• EXERCISE PROMPT: Your task is to copy the listing exactly. Drop any pictures from the copy.

• DATASET SECTION:
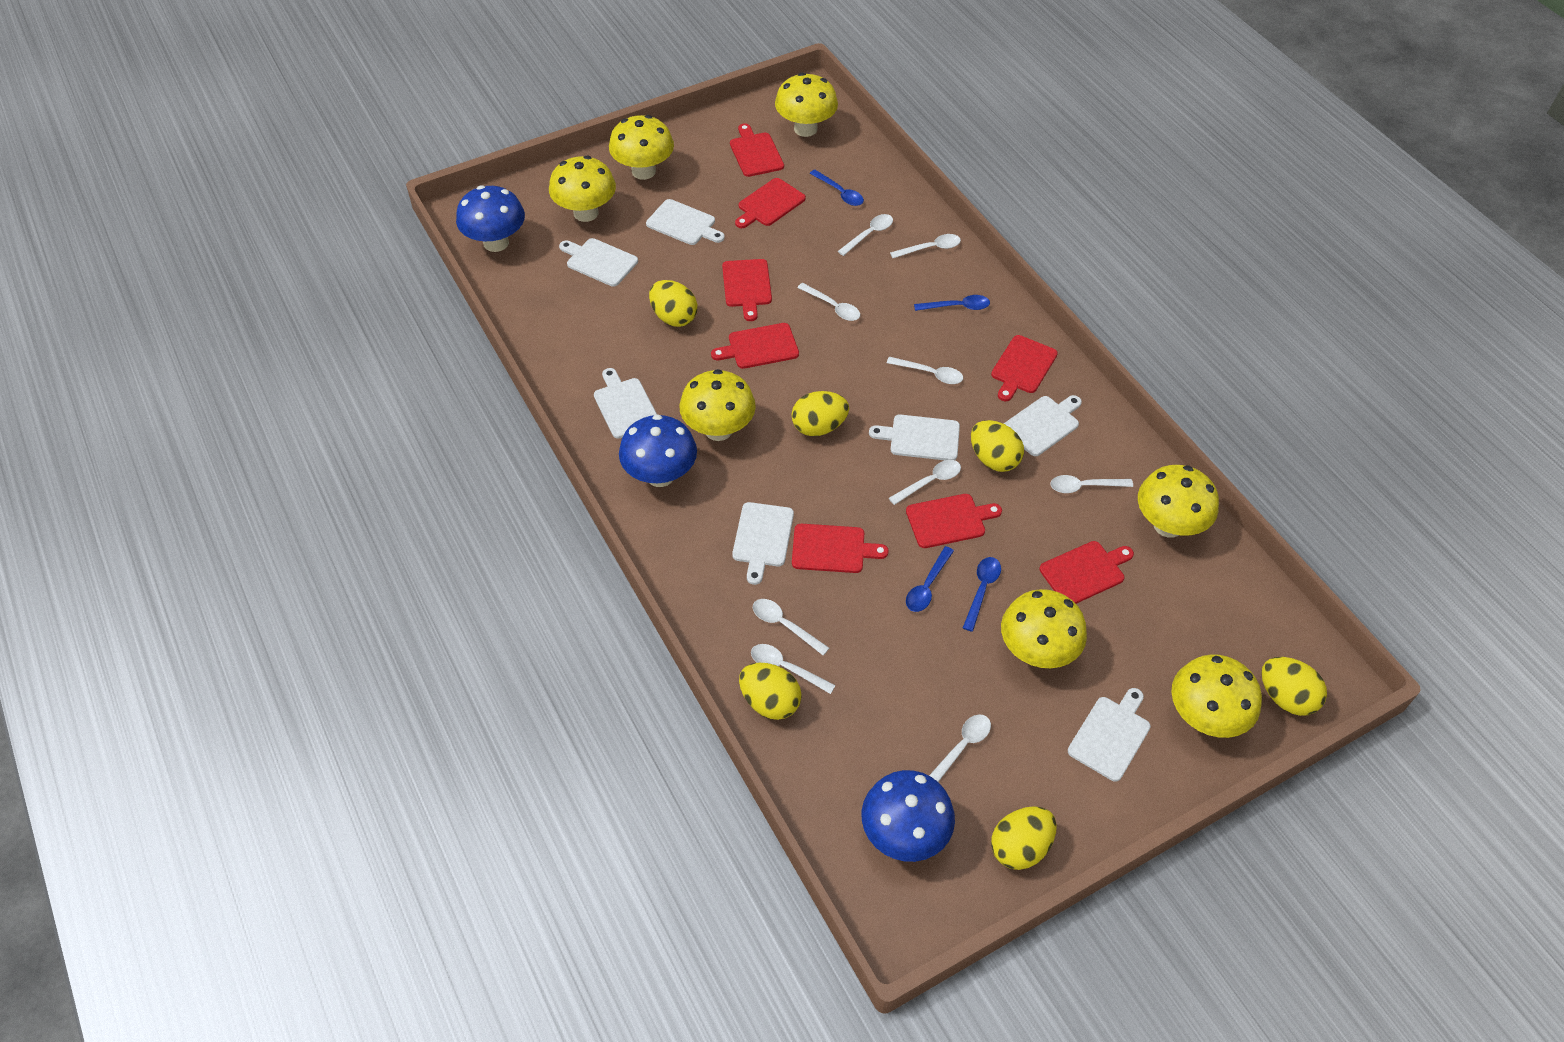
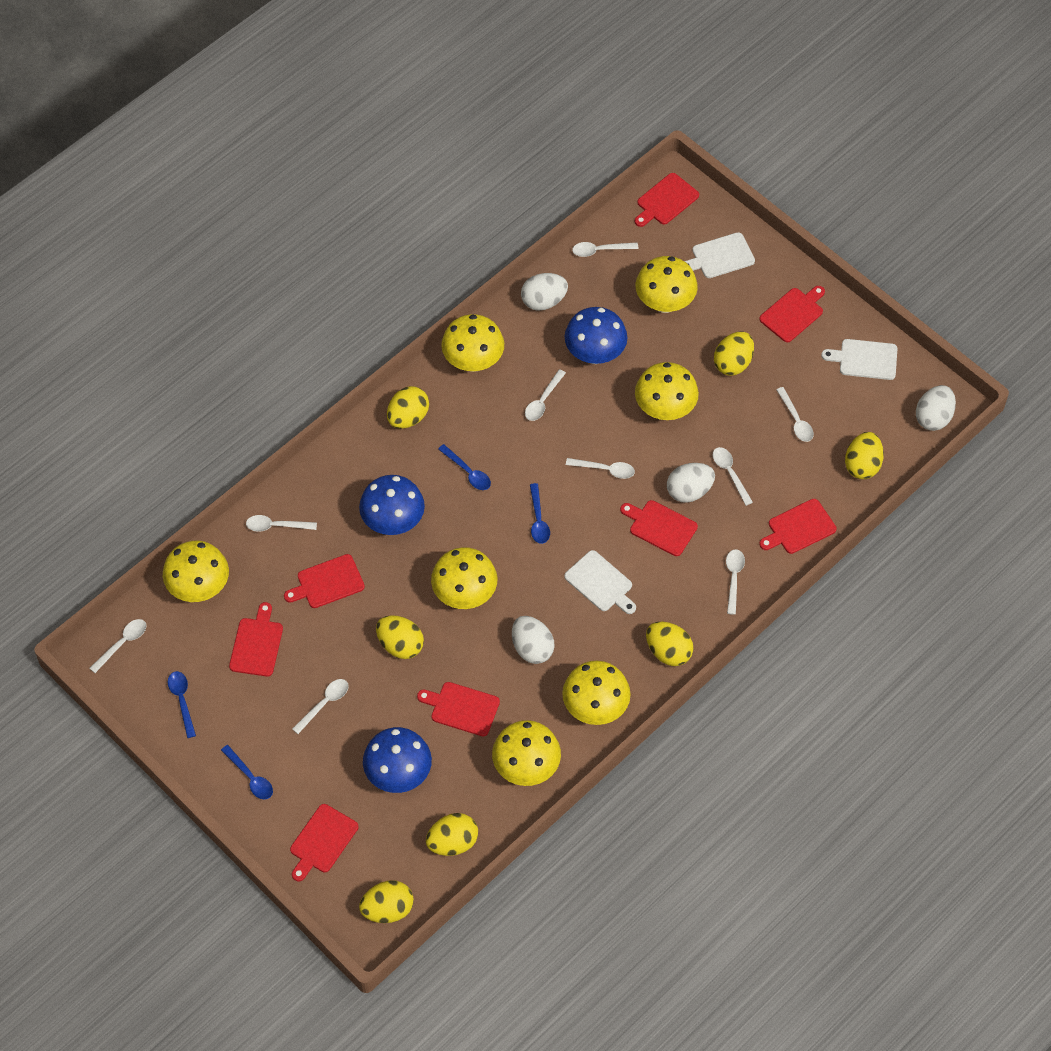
white cutting board: 7 -> 3
white egg: 0 -> 4
yellow egg: 6 -> 7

• YOUR RESPONSE:
white cutting board: 7 -> 3
white egg: 0 -> 4
yellow egg: 6 -> 7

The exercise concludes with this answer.